• **INSTRUCTIONS FOR THE TASK**:
Find each line below where the word "NAND" occurs, and copy it.

[INFORMATION GIVEN]

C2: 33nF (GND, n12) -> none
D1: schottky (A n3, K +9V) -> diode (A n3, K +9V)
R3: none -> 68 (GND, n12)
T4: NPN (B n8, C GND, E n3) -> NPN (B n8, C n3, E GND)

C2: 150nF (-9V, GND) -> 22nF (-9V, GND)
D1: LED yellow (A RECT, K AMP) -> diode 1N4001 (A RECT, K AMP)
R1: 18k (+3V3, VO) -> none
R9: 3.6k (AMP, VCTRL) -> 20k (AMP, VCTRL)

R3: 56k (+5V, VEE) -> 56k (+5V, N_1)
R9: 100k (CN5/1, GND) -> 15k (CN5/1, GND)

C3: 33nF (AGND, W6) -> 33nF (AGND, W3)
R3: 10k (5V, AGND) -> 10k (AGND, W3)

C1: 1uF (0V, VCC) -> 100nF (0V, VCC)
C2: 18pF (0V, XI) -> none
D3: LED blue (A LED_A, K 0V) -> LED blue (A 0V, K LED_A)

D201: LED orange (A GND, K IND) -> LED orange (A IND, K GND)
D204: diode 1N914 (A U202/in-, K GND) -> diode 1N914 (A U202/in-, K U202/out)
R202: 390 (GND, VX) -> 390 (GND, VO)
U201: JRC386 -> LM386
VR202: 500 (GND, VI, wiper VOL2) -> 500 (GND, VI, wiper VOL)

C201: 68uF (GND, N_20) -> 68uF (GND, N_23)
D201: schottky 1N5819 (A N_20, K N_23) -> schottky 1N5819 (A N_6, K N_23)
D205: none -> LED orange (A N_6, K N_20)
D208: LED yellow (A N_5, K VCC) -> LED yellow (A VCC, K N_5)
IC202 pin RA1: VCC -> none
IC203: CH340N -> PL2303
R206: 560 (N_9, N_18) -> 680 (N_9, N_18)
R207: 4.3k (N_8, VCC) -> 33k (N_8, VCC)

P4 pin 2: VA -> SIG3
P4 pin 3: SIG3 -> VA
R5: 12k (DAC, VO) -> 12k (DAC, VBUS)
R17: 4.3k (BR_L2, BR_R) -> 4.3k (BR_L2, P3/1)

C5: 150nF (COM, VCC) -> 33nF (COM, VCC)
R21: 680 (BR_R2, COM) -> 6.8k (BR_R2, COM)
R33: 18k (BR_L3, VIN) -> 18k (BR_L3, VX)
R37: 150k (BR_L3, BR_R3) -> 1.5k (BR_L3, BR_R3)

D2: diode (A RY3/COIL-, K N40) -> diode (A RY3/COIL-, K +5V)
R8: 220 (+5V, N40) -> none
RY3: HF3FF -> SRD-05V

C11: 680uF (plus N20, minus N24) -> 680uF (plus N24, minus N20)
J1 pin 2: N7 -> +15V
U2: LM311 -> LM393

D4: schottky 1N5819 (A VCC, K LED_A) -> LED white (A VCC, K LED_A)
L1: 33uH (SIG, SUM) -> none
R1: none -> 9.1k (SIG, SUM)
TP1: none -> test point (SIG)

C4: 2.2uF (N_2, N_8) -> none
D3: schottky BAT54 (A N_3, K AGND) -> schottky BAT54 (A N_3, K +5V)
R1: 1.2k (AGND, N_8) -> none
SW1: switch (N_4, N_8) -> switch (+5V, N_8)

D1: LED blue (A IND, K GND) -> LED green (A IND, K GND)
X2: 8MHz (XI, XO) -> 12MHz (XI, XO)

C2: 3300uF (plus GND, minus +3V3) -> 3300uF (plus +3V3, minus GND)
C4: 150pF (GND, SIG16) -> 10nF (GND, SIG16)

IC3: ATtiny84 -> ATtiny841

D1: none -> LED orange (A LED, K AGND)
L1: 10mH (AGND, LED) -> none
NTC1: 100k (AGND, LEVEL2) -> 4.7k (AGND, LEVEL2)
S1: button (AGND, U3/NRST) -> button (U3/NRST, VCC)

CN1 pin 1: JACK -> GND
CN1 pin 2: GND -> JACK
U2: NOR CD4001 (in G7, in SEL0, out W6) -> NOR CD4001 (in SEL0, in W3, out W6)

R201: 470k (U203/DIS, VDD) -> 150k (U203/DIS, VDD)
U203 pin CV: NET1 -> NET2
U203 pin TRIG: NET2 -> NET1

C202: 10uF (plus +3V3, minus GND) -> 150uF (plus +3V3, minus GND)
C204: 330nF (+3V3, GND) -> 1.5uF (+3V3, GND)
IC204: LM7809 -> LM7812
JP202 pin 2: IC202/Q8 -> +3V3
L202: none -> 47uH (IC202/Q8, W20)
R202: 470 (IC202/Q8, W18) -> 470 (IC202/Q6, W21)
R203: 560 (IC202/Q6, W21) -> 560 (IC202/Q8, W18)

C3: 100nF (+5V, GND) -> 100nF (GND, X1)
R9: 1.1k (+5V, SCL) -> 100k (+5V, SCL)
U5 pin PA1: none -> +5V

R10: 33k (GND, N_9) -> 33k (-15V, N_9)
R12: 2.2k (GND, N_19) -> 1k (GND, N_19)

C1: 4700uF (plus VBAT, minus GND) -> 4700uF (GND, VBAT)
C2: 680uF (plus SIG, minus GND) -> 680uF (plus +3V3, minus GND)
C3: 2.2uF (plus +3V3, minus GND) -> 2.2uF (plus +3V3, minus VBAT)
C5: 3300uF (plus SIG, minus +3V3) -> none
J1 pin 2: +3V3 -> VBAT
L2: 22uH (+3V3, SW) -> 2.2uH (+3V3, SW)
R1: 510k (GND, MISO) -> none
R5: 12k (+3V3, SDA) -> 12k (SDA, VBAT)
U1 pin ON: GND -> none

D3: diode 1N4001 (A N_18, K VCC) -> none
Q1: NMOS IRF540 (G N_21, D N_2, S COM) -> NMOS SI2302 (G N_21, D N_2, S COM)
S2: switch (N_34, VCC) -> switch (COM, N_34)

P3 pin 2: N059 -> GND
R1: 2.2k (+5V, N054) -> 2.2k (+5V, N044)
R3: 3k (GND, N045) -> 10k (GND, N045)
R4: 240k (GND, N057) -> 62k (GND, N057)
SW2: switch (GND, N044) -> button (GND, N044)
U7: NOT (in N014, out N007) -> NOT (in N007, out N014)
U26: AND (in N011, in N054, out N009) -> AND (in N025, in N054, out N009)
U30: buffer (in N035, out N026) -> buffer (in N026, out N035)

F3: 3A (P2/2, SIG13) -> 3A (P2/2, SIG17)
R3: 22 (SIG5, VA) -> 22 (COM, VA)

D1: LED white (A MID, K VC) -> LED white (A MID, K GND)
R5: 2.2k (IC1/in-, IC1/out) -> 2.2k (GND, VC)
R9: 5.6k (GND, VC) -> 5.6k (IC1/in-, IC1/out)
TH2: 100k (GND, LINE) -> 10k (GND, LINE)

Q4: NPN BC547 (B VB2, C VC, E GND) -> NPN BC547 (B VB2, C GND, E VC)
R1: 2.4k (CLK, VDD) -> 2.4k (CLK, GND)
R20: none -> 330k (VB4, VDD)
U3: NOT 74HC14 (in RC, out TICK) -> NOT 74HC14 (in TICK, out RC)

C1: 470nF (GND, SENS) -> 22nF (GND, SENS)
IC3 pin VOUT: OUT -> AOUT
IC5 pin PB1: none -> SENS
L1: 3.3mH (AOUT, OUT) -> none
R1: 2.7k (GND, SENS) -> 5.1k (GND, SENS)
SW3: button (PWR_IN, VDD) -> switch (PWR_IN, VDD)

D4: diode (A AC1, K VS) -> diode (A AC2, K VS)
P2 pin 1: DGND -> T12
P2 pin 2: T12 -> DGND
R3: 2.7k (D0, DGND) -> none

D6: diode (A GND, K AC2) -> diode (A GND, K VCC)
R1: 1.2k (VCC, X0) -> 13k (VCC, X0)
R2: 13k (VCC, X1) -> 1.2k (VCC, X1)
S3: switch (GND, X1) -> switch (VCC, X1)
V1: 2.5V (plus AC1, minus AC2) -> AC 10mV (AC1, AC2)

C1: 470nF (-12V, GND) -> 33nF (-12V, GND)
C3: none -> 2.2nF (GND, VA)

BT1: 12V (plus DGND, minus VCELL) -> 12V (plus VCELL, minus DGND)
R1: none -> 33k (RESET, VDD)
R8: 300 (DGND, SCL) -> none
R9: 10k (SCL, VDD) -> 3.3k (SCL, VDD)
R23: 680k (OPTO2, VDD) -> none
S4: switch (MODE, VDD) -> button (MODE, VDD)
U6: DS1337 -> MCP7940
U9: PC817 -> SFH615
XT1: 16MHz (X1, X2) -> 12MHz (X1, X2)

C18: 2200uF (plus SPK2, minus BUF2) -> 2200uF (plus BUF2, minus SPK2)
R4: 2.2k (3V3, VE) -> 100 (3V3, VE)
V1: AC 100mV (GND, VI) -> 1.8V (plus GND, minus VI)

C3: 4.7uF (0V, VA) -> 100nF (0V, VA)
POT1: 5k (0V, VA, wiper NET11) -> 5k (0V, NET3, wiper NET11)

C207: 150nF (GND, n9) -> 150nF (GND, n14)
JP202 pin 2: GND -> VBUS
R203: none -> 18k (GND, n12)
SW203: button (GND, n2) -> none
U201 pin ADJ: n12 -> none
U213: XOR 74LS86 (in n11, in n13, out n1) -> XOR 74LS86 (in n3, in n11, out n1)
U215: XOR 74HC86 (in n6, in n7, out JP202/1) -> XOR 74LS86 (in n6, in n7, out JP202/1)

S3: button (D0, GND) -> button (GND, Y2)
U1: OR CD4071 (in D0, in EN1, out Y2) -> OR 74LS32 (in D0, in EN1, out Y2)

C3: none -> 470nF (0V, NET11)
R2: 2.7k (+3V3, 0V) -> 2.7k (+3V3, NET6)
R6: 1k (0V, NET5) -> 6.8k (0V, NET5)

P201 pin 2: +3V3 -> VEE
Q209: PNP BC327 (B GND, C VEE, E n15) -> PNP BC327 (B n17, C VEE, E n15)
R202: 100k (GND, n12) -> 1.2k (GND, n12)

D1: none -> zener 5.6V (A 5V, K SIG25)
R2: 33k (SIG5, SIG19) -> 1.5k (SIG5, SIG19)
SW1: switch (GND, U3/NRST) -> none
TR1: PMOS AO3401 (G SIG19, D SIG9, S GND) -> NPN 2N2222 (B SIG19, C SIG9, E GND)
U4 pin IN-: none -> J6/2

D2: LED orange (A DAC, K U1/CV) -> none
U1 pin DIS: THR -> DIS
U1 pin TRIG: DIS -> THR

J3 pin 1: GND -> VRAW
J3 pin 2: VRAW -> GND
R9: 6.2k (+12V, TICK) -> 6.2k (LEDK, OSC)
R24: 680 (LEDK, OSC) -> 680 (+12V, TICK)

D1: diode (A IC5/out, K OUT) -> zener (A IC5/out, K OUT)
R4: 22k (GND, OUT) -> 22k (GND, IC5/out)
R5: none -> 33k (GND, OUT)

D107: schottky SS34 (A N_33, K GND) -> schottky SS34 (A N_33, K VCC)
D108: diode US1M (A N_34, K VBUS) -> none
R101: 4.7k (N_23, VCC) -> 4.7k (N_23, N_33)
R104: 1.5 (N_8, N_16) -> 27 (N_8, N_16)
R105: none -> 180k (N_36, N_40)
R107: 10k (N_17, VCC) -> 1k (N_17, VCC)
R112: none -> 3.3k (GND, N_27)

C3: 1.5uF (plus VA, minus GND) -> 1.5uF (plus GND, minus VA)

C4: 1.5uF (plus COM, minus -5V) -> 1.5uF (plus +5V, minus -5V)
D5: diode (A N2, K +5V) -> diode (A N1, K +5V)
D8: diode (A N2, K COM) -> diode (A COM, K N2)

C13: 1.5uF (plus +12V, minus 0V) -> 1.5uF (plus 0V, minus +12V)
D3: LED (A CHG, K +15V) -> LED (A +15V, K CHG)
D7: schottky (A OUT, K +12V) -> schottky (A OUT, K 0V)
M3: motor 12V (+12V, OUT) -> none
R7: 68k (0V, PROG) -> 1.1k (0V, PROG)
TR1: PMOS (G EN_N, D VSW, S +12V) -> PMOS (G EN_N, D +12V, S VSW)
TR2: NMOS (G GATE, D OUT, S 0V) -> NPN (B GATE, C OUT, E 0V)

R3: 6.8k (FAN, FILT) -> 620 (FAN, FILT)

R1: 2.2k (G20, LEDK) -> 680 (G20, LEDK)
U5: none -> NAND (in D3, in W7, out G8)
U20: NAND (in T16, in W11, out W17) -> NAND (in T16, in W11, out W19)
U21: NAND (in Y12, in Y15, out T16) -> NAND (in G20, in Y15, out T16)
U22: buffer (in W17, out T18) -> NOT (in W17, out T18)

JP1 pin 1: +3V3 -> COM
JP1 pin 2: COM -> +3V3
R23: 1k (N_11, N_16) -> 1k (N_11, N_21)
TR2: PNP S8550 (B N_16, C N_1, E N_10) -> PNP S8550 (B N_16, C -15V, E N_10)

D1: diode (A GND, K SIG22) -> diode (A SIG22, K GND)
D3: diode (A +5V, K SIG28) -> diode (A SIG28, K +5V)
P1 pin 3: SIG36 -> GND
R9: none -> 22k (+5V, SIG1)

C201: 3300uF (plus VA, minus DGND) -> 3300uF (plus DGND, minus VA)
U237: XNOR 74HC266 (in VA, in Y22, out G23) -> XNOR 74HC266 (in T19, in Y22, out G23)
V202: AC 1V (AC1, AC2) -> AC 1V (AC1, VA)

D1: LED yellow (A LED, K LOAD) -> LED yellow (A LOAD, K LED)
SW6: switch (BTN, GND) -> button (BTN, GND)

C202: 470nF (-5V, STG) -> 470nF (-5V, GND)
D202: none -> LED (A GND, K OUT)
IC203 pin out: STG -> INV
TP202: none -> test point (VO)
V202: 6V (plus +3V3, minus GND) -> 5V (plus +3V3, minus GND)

[/INFORMATION GIVEN]

• **ANSWER FOR THE TASK**:
U5: none -> NAND (in D3, in W7, out G8)
U20: NAND (in T16, in W11, out W17) -> NAND (in T16, in W11, out W19)
U21: NAND (in Y12, in Y15, out T16) -> NAND (in G20, in Y15, out T16)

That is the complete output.